### AVAILABLE DATA
----

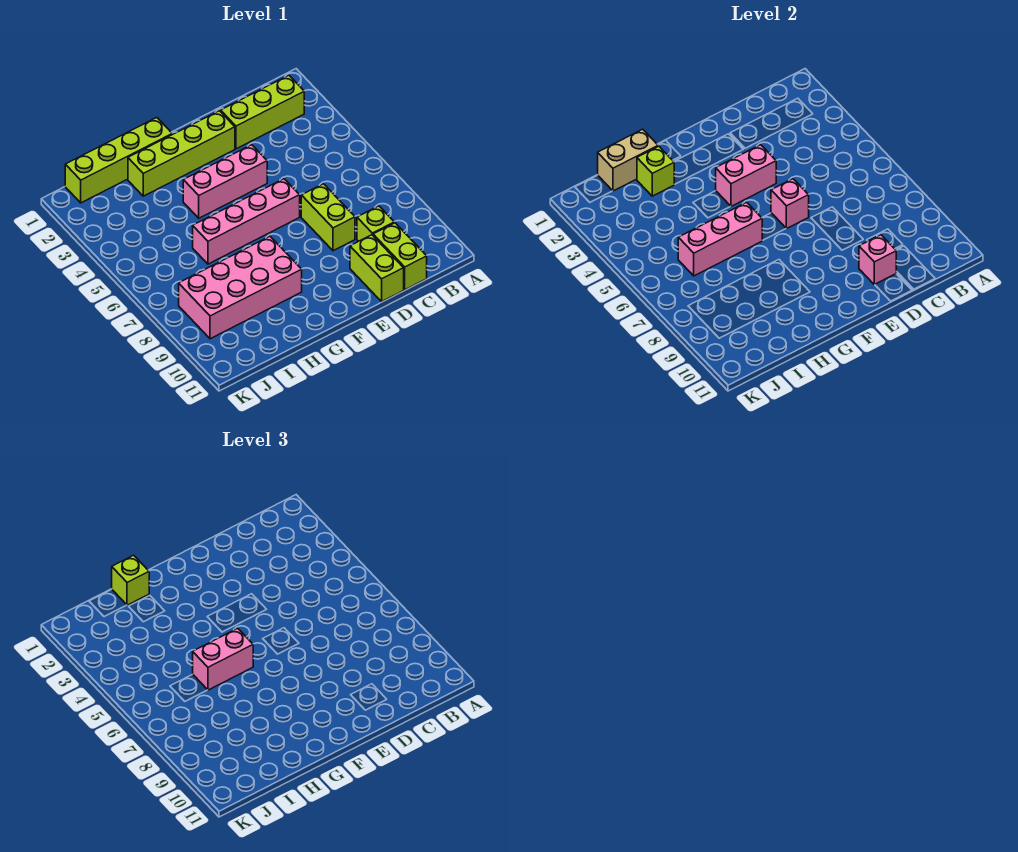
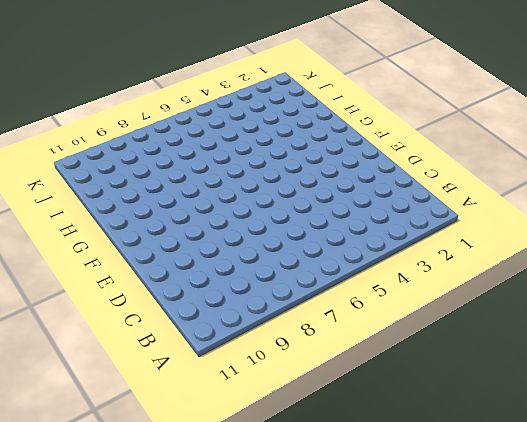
none -> lime brick B2:D2 level 1
none -> lime brick C9 level 1
none -> lime brick C10:C11 level 1

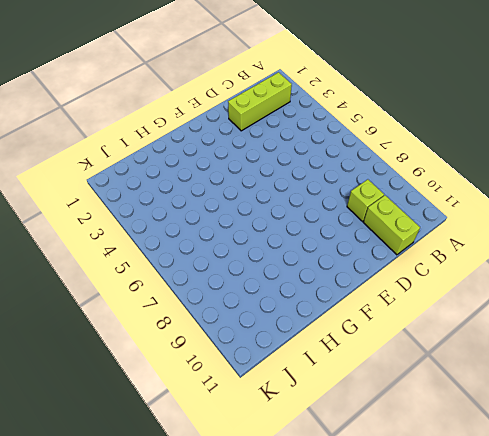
none -> lime brick D7:D8 level 1
none -> lime brick D10:D11 level 1
none -> lime brick E2:H2 level 1

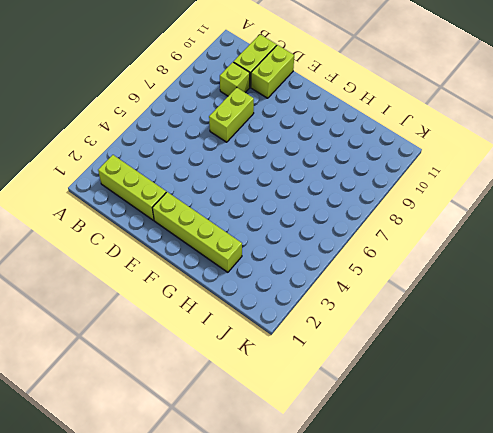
none -> pink brick E4:G4 level 1
none -> pink brick E6:H6 level 1
none -> lime brick G1:J1 level 1

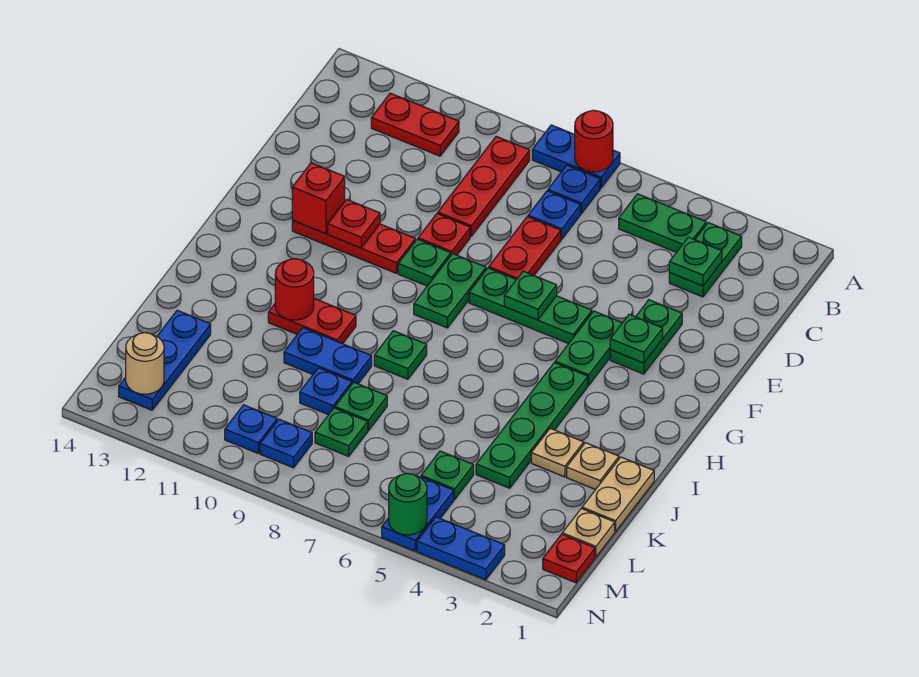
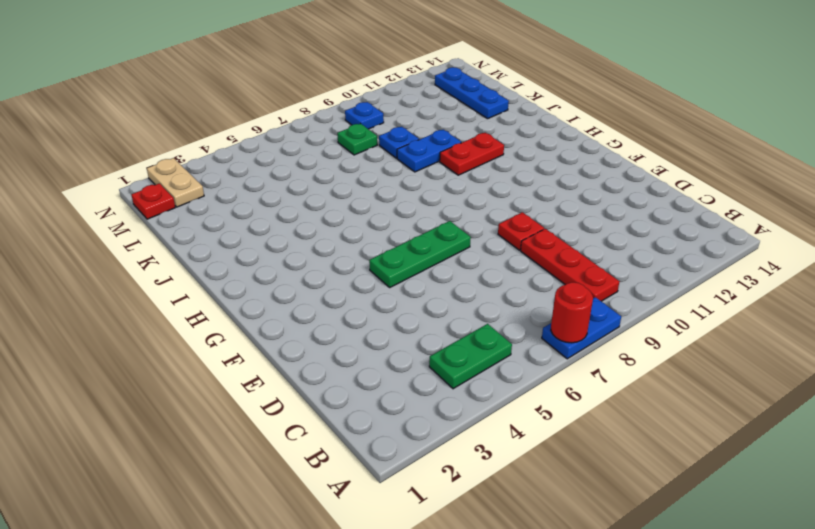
tan plate M2:N2 level 1 -> tan plate J1:K1 level 1
none -> green plate B3:C3 level 1
none -> blue plate B7 level 1
none -> red plate B11:B12 level 1
none -> blue plate C7 level 1

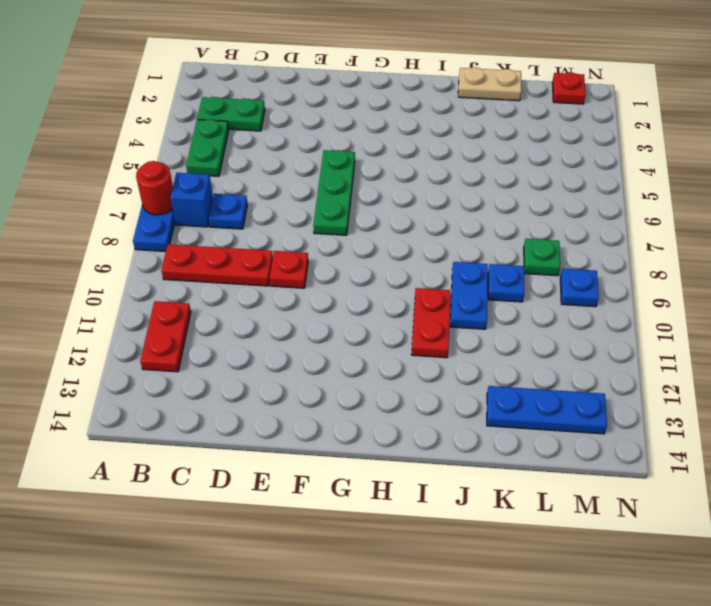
blue brick B7 level 1 -> blue plate B7 level 1
none -> red plate D7:E7 level 1
none -> green plate E3:F3 level 1
none -> green plate F4:G4 level 1
none -> green plate F8:G8 level 1

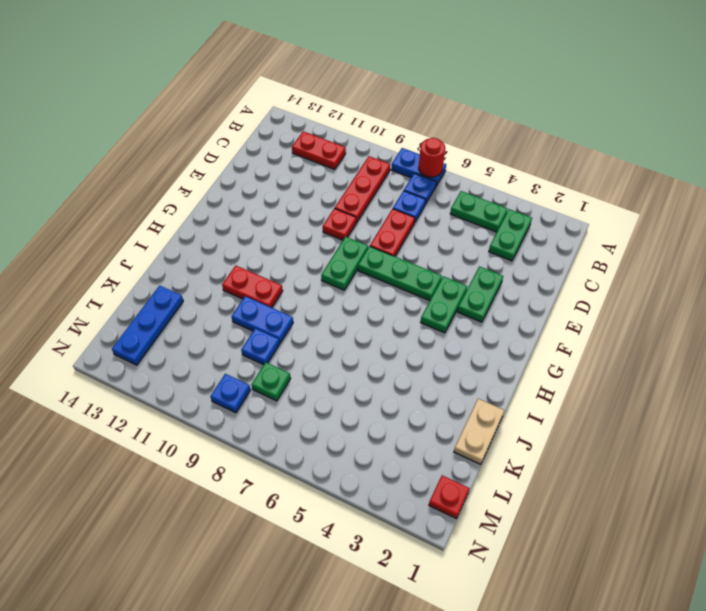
none -> green plate F9 level 1
none -> red plate F10:F12 level 1
none -> green plate H4:K4 level 1
none -> green plate I8 level 1

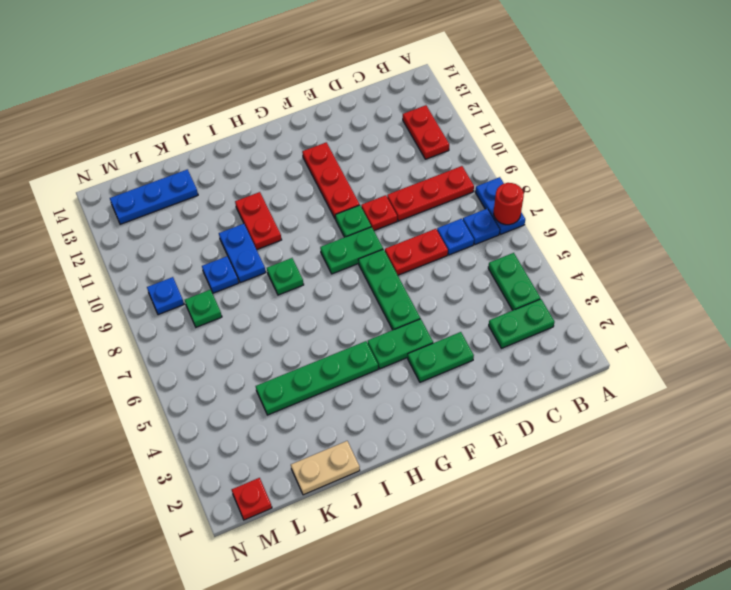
none -> tan plate J2 level 1
none -> tan plate J3 level 1
none -> green plate K8 level 1
none -> tan plate L1 level 1

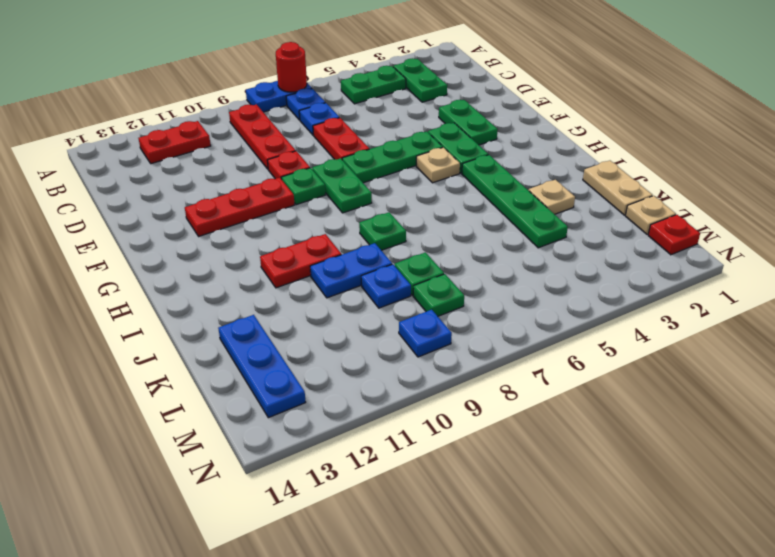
tan plate G5 level 1 -> tan plate J2 level 1
none -> green plate L5 level 1
none -> blue plate M5:N5 level 1
none -> blue plate M10 level 1
none -> blue plate N3:N4 level 1

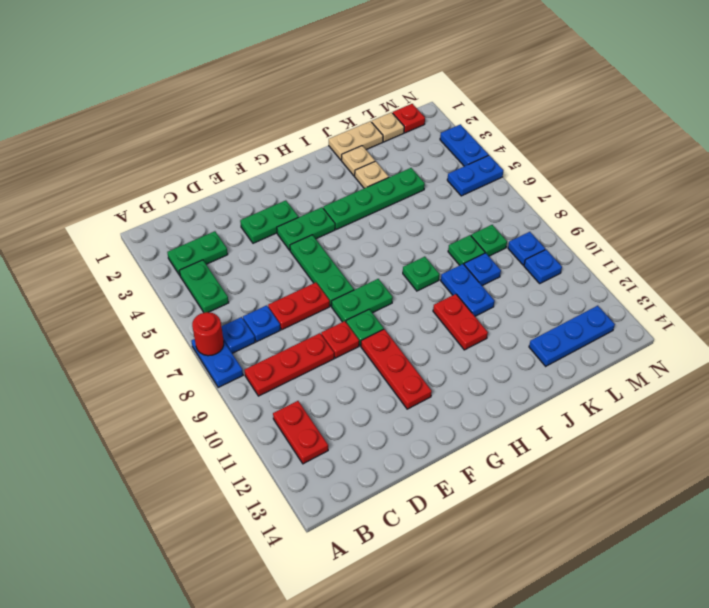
none -> green plate L5 level 1
none -> green plate C3 level 2
none -> green plate F3 level 2
none -> green plate F6 level 2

----

Exactly restate the lines from the beginning of the data through the line with "none -> green plate F9 level 1", and no others, keeping pictures out.

### RESPONSE TO THE EXERCISE
none -> lime brick B2:D2 level 1
none -> lime brick C9 level 1
none -> lime brick C10:C11 level 1

none -> lime brick D7:D8 level 1
none -> lime brick D10:D11 level 1
none -> lime brick E2:H2 level 1

none -> pink brick E4:G4 level 1
none -> pink brick E6:H6 level 1
none -> lime brick G1:J1 level 1

tan plate M2:N2 level 1 -> tan plate J1:K1 level 1
none -> green plate B3:C3 level 1
none -> blue plate B7 level 1
none -> red plate B11:B12 level 1
none -> blue plate C7 level 1

blue brick B7 level 1 -> blue plate B7 level 1
none -> red plate D7:E7 level 1
none -> green plate E3:F3 level 1
none -> green plate F4:G4 level 1
none -> green plate F8:G8 level 1

none -> green plate F9 level 1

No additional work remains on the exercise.